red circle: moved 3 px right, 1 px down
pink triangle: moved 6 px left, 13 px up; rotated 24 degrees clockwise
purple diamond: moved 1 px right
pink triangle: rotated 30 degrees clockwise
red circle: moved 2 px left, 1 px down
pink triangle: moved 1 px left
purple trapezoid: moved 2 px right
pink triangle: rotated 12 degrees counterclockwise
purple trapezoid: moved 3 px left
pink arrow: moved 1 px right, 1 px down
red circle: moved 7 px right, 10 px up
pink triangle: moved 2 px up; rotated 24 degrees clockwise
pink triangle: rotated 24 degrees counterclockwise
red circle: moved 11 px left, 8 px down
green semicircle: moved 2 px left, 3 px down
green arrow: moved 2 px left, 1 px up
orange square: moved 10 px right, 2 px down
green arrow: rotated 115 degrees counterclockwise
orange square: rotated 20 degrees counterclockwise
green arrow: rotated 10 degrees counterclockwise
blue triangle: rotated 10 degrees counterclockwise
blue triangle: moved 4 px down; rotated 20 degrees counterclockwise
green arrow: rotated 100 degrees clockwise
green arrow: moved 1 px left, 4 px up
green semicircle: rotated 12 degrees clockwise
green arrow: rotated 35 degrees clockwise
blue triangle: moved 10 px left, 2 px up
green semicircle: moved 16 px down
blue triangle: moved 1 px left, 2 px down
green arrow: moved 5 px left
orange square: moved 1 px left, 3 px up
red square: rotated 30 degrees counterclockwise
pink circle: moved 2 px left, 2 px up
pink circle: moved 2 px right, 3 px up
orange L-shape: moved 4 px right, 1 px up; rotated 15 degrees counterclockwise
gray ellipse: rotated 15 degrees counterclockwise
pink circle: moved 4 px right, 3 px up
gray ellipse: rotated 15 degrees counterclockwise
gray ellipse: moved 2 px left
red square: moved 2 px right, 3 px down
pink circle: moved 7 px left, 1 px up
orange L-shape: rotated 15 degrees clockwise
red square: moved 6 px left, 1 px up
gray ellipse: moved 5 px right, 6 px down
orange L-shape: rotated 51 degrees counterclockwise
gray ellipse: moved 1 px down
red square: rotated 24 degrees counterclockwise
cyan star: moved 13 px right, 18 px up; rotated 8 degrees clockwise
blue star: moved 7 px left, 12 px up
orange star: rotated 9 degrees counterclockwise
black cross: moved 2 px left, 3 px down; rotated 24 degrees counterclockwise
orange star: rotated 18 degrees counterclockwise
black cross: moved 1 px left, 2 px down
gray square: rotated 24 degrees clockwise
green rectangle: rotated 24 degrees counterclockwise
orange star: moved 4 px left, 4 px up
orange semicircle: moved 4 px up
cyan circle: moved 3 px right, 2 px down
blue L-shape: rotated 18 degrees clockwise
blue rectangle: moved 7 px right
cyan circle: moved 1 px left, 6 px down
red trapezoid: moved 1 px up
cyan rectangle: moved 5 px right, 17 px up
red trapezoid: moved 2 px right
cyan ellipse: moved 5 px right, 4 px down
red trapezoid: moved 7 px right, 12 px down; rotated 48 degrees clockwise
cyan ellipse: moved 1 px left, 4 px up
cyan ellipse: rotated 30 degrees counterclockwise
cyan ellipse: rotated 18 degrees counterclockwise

· · · · ·

● What to work on: Write out every one of the entries above word for word, line by line in the same order.

● Written response:
red circle: moved 3 px right, 1 px down
pink triangle: moved 6 px left, 13 px up; rotated 24 degrees clockwise
purple diamond: moved 1 px right
pink triangle: rotated 30 degrees clockwise
red circle: moved 2 px left, 1 px down
pink triangle: moved 1 px left
purple trapezoid: moved 2 px right
pink triangle: rotated 12 degrees counterclockwise
purple trapezoid: moved 3 px left
pink arrow: moved 1 px right, 1 px down
red circle: moved 7 px right, 10 px up
pink triangle: moved 2 px up; rotated 24 degrees clockwise
pink triangle: rotated 24 degrees counterclockwise
red circle: moved 11 px left, 8 px down
green semicircle: moved 2 px left, 3 px down
green arrow: moved 2 px left, 1 px up
orange square: moved 10 px right, 2 px down
green arrow: rotated 115 degrees counterclockwise
orange square: rotated 20 degrees counterclockwise
green arrow: rotated 10 degrees counterclockwise
blue triangle: rotated 10 degrees counterclockwise
blue triangle: moved 4 px down; rotated 20 degrees counterclockwise
green arrow: rotated 100 degrees clockwise
green arrow: moved 1 px left, 4 px up
green semicircle: rotated 12 degrees clockwise
green arrow: rotated 35 degrees clockwise
blue triangle: moved 10 px left, 2 px up
green semicircle: moved 16 px down
blue triangle: moved 1 px left, 2 px down
green arrow: moved 5 px left
orange square: moved 1 px left, 3 px up
red square: rotated 30 degrees counterclockwise
pink circle: moved 2 px left, 2 px up
pink circle: moved 2 px right, 3 px up
orange L-shape: moved 4 px right, 1 px up; rotated 15 degrees counterclockwise
gray ellipse: rotated 15 degrees counterclockwise
pink circle: moved 4 px right, 3 px up
gray ellipse: rotated 15 degrees counterclockwise
gray ellipse: moved 2 px left
red square: moved 2 px right, 3 px down
pink circle: moved 7 px left, 1 px up
orange L-shape: rotated 15 degrees clockwise
red square: moved 6 px left, 1 px up
gray ellipse: moved 5 px right, 6 px down
orange L-shape: rotated 51 degrees counterclockwise
gray ellipse: moved 1 px down
red square: rotated 24 degrees counterclockwise
cyan star: moved 13 px right, 18 px up; rotated 8 degrees clockwise
blue star: moved 7 px left, 12 px up
orange star: rotated 9 degrees counterclockwise
black cross: moved 2 px left, 3 px down; rotated 24 degrees counterclockwise
orange star: rotated 18 degrees counterclockwise
black cross: moved 1 px left, 2 px down
gray square: rotated 24 degrees clockwise
green rectangle: rotated 24 degrees counterclockwise
orange star: moved 4 px left, 4 px up
orange semicircle: moved 4 px up
cyan circle: moved 3 px right, 2 px down
blue L-shape: rotated 18 degrees clockwise
blue rectangle: moved 7 px right
cyan circle: moved 1 px left, 6 px down
red trapezoid: moved 1 px up
cyan rectangle: moved 5 px right, 17 px up
red trapezoid: moved 2 px right
cyan ellipse: moved 5 px right, 4 px down
red trapezoid: moved 7 px right, 12 px down; rotated 48 degrees clockwise
cyan ellipse: moved 1 px left, 4 px up
cyan ellipse: rotated 30 degrees counterclockwise
cyan ellipse: rotated 18 degrees counterclockwise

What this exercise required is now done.